> _Instructions to follow_
All of the lines below are to be transcribed faithfully, with pictures excluded from the copy.

──────── Exercise inputs ────────

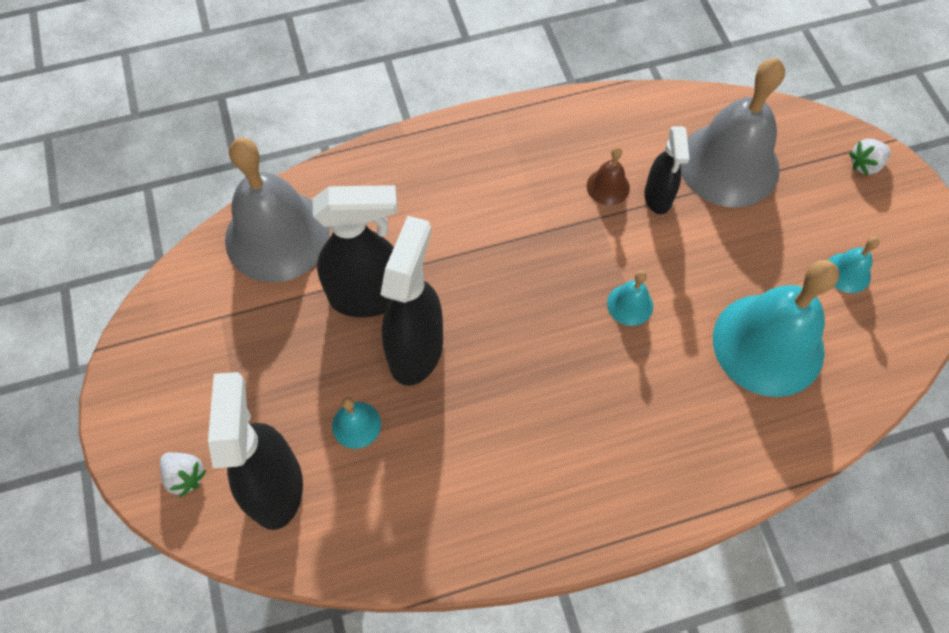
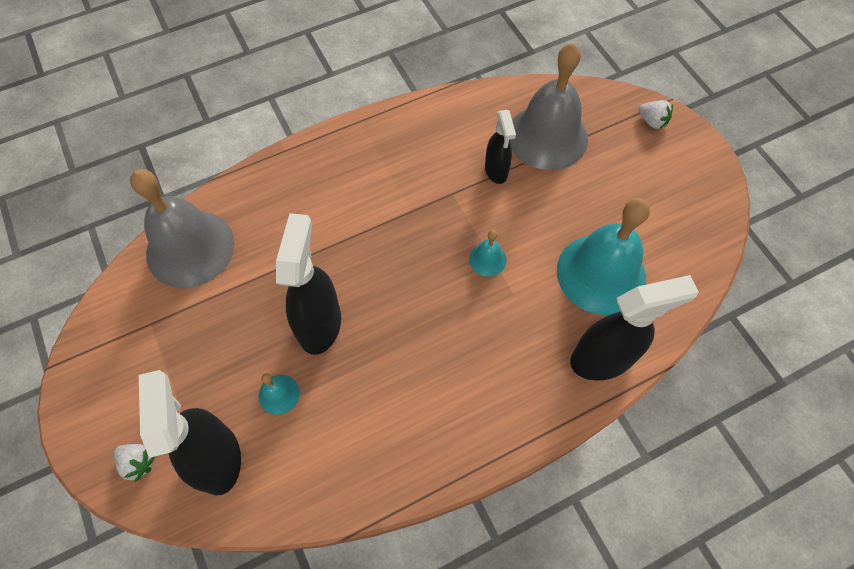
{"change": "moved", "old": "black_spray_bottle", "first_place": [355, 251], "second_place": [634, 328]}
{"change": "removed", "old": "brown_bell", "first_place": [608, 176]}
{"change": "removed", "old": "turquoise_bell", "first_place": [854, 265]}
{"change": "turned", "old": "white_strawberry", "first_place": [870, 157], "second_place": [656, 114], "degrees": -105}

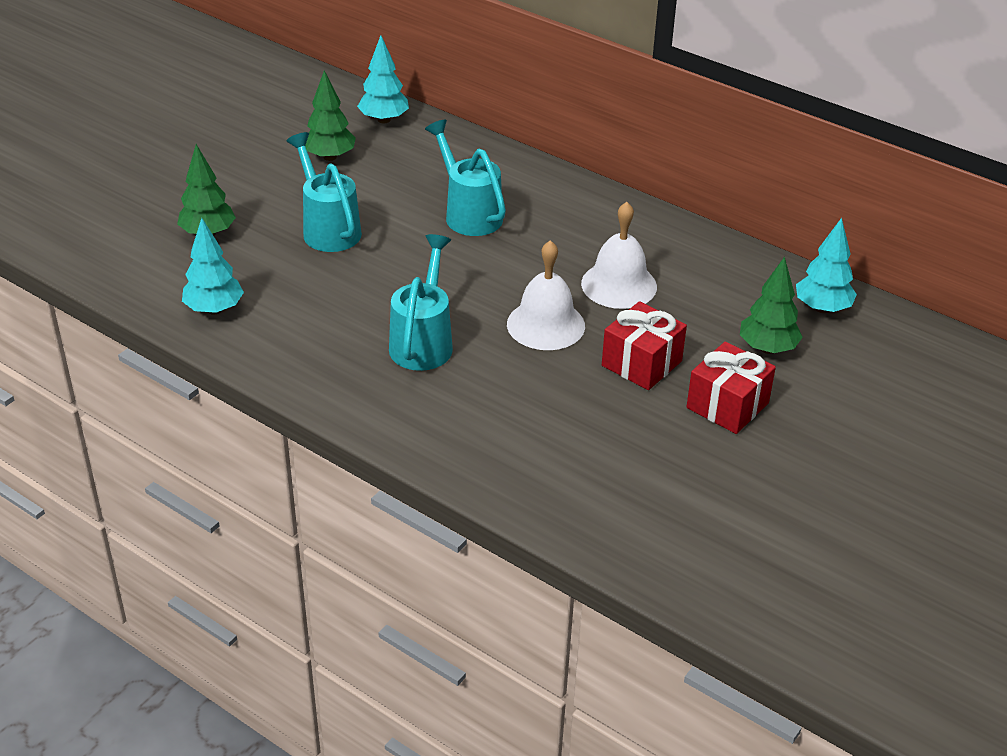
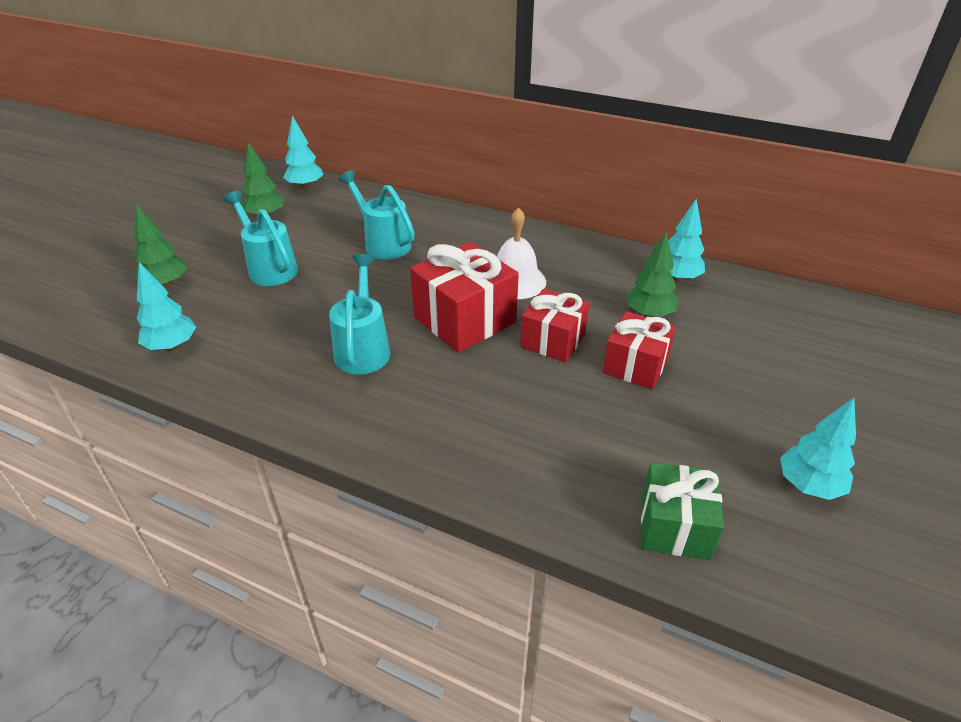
{"change": "replaced", "old": "white_bell", "new": "red_gift", "first_place": [546, 295], "second_place": [464, 297]}
{"change": "added", "new": "green_gift", "second_place": [682, 511]}
{"change": "added", "new": "turquoise_tree", "second_place": [818, 449]}

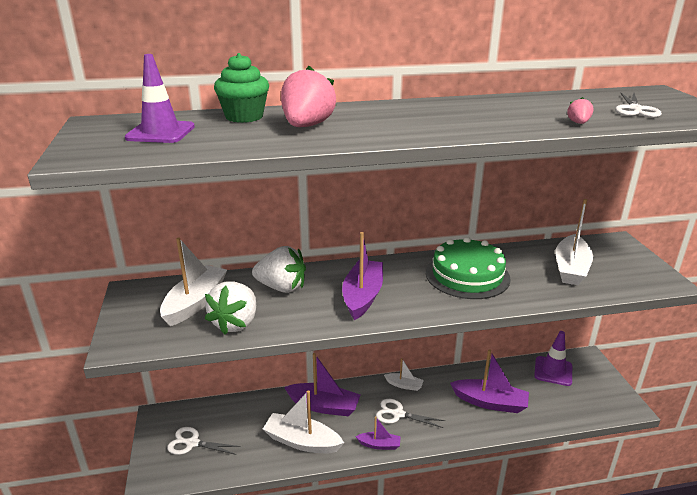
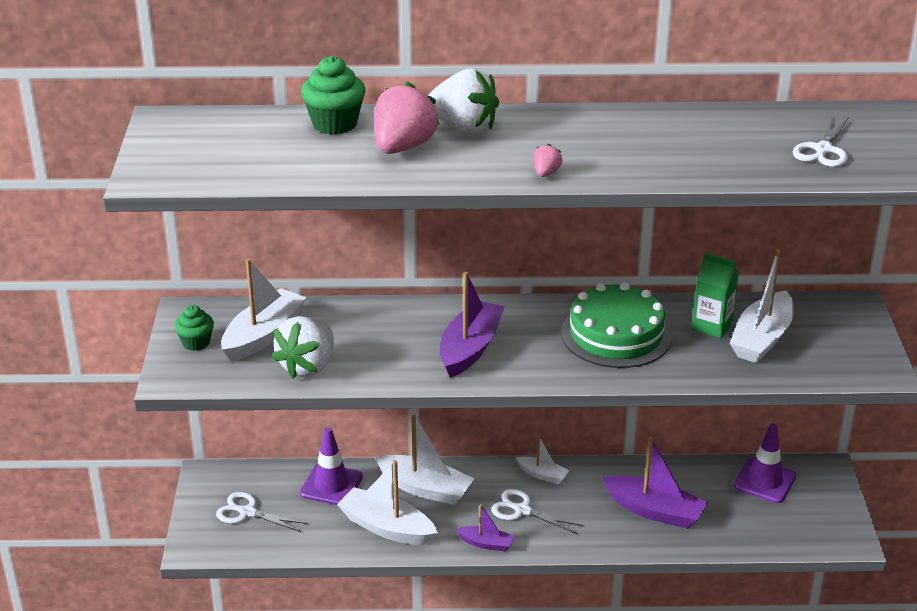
{"change": "moved", "old": "purple_traffic_cone", "first_place": [160, 98], "second_place": [331, 466]}
{"change": "moved", "old": "white_strawberry", "first_place": [279, 269], "second_place": [463, 101]}
{"change": "recoloured", "old": "purple_boat", "new": "white_boat", "first_place": [322, 384], "second_place": [424, 460]}
{"change": "moved", "old": "pink_strawberry", "first_place": [580, 110], "second_place": [547, 160]}
{"change": "added", "new": "green_cupcake", "second_place": [194, 328]}
{"change": "added", "new": "green_carton", "second_place": [715, 295]}

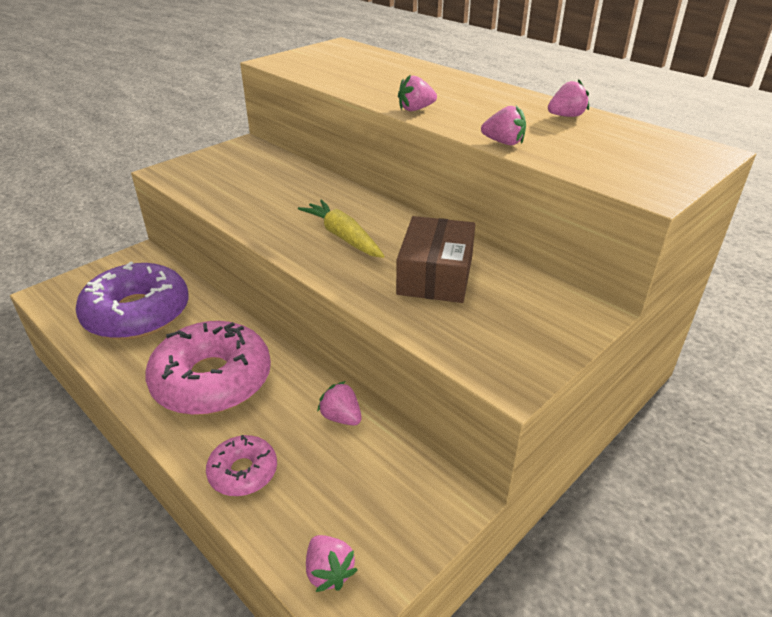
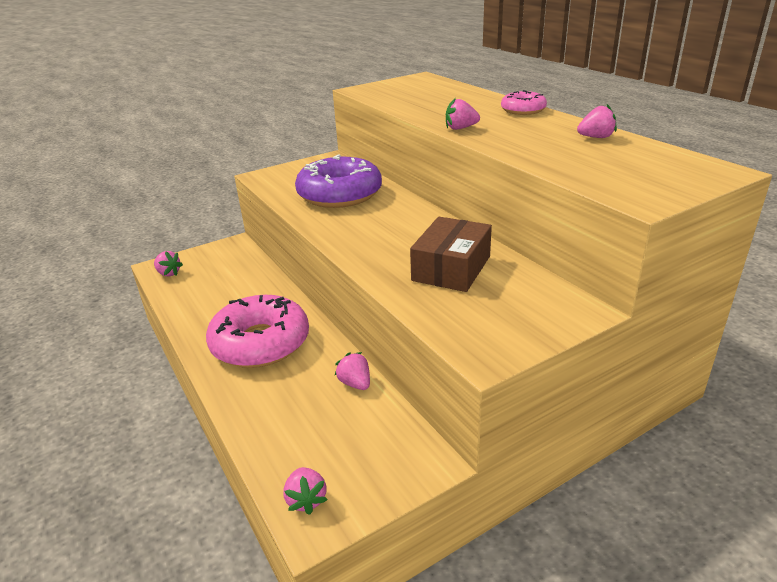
{"change": "moved", "old": "purple_donut", "first_place": [132, 301], "second_place": [338, 181]}
{"change": "moved", "old": "pink_donut", "first_place": [241, 465], "second_place": [524, 102]}
{"change": "removed", "old": "yellow_carrot", "first_place": [341, 228]}
{"change": "moved", "old": "pink_strawberry", "first_place": [503, 125], "second_place": [168, 263]}

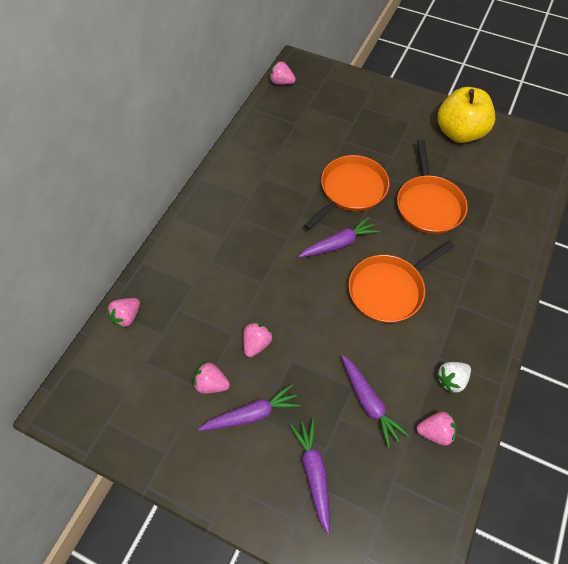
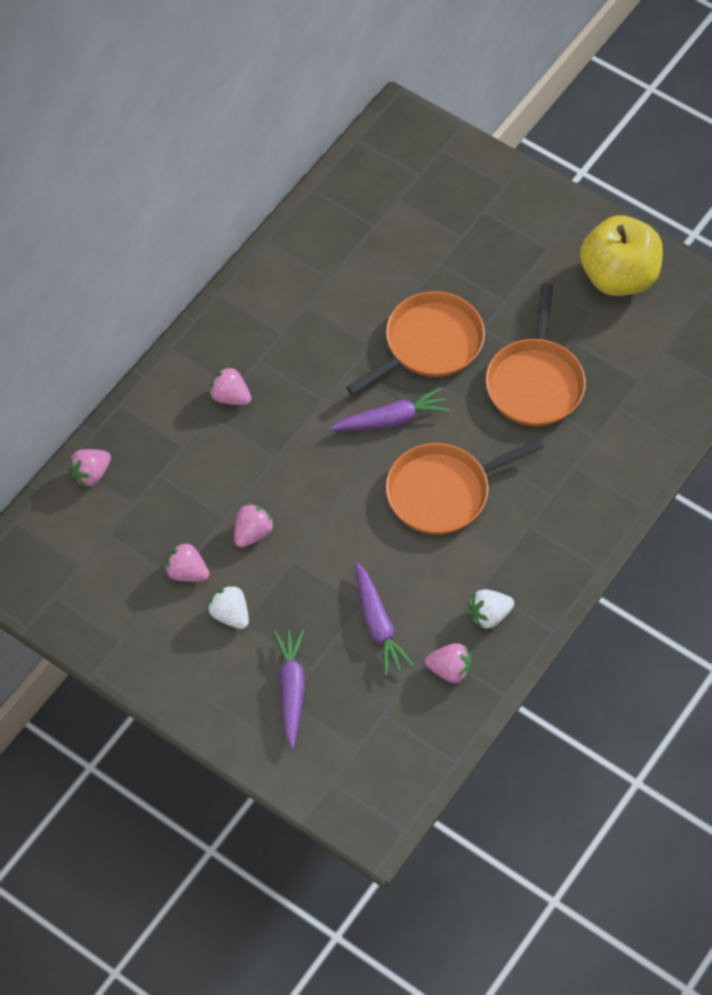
{"change": "replaced", "old": "purple_carrot", "new": "white_strawberry", "first_place": [249, 407], "second_place": [228, 606]}
{"change": "moved", "old": "pink_strawberry", "first_place": [283, 73], "second_place": [230, 385]}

────────

> _Problem solution_
{"change": "moved", "old": "black_spray_bottle", "first_place": [355, 251], "second_place": [634, 328]}
{"change": "removed", "old": "brown_bell", "first_place": [608, 176]}
{"change": "removed", "old": "turquoise_bell", "first_place": [854, 265]}
{"change": "turned", "old": "white_strawberry", "first_place": [870, 157], "second_place": [656, 114], "degrees": -105}

{"change": "replaced", "old": "white_bell", "new": "red_gift", "first_place": [546, 295], "second_place": [464, 297]}
{"change": "added", "new": "green_gift", "second_place": [682, 511]}
{"change": "added", "new": "turquoise_tree", "second_place": [818, 449]}

{"change": "moved", "old": "purple_traffic_cone", "first_place": [160, 98], "second_place": [331, 466]}
{"change": "moved", "old": "white_strawberry", "first_place": [279, 269], "second_place": [463, 101]}
{"change": "recoloured", "old": "purple_boat", "new": "white_boat", "first_place": [322, 384], "second_place": [424, 460]}
{"change": "moved", "old": "pink_strawberry", "first_place": [580, 110], "second_place": [547, 160]}
{"change": "added", "new": "green_cupcake", "second_place": [194, 328]}
{"change": "added", "new": "green_carton", "second_place": [715, 295]}

{"change": "moved", "old": "purple_donut", "first_place": [132, 301], "second_place": [338, 181]}
{"change": "moved", "old": "pink_donut", "first_place": [241, 465], "second_place": [524, 102]}
{"change": "removed", "old": "yellow_carrot", "first_place": [341, 228]}
{"change": "moved", "old": "pink_strawberry", "first_place": [503, 125], "second_place": [168, 263]}

{"change": "replaced", "old": "purple_carrot", "new": "white_strawberry", "first_place": [249, 407], "second_place": [228, 606]}
{"change": "moved", "old": "pink_strawberry", "first_place": [283, 73], "second_place": [230, 385]}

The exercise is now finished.